■ What this task involves ■
The records that follow are to be repeated exactly, with no pictures carried over.

Start of Given records

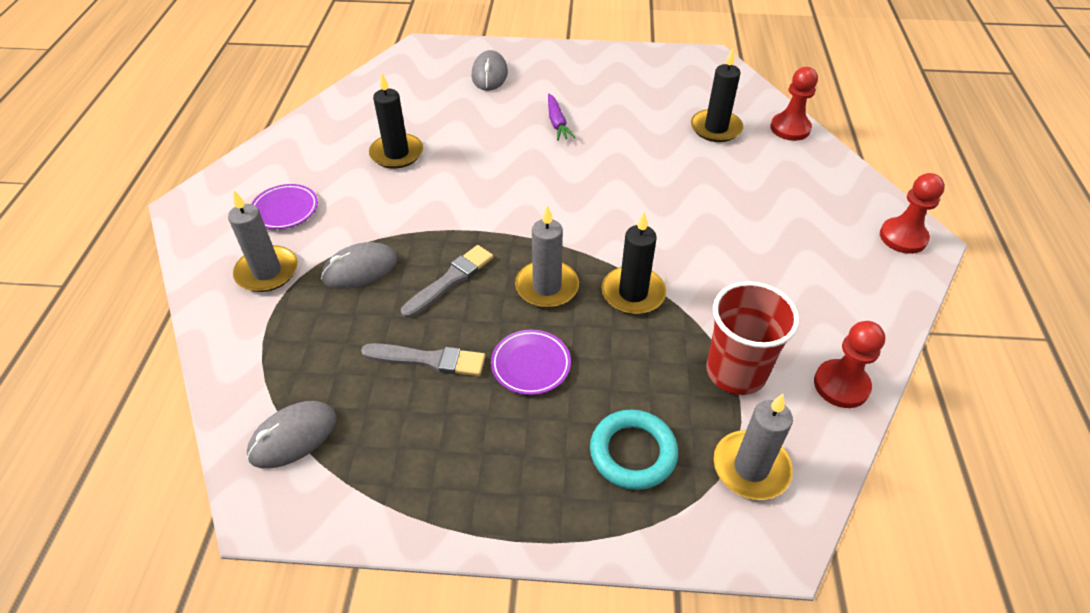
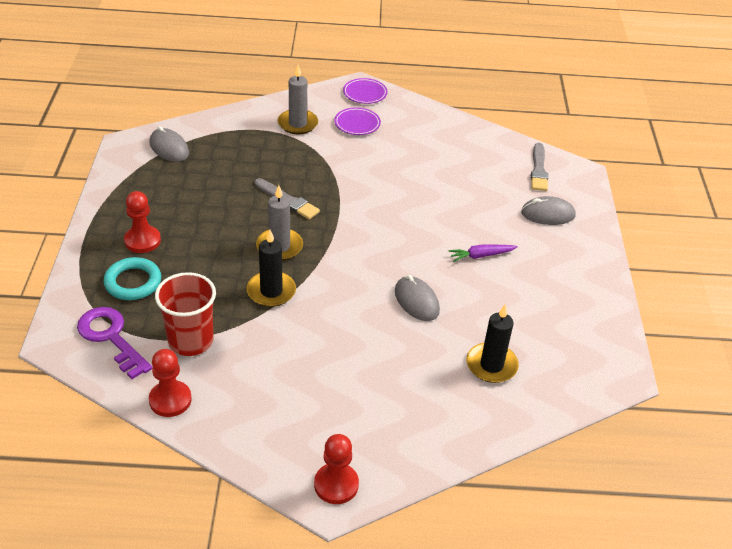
camera: 85 degrees right, 5 degrees down
grey mouse [321,242,397,289] -> grey mouse moved to [395,275,440,321]
grey brush [361,343,485,376] -> grey brush moved to [531,143,548,191]
black candle [369,73,423,169] -> none
purple plate [491,330,571,395] -> purple plate moved to [343,78,387,104]
grey candle [713,394,793,500] -> purple key [77,307,152,379]
red pawn [770,67,818,141] -> red pawn moved to [124,191,161,253]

End of Given records

■ Output of the exercise ■
camera: 85 degrees right, 5 degrees down
grey mouse [321,242,397,289] -> grey mouse moved to [395,275,440,321]
grey brush [361,343,485,376] -> grey brush moved to [531,143,548,191]
black candle [369,73,423,169] -> none
purple plate [491,330,571,395] -> purple plate moved to [343,78,387,104]
grey candle [713,394,793,500] -> purple key [77,307,152,379]
red pawn [770,67,818,141] -> red pawn moved to [124,191,161,253]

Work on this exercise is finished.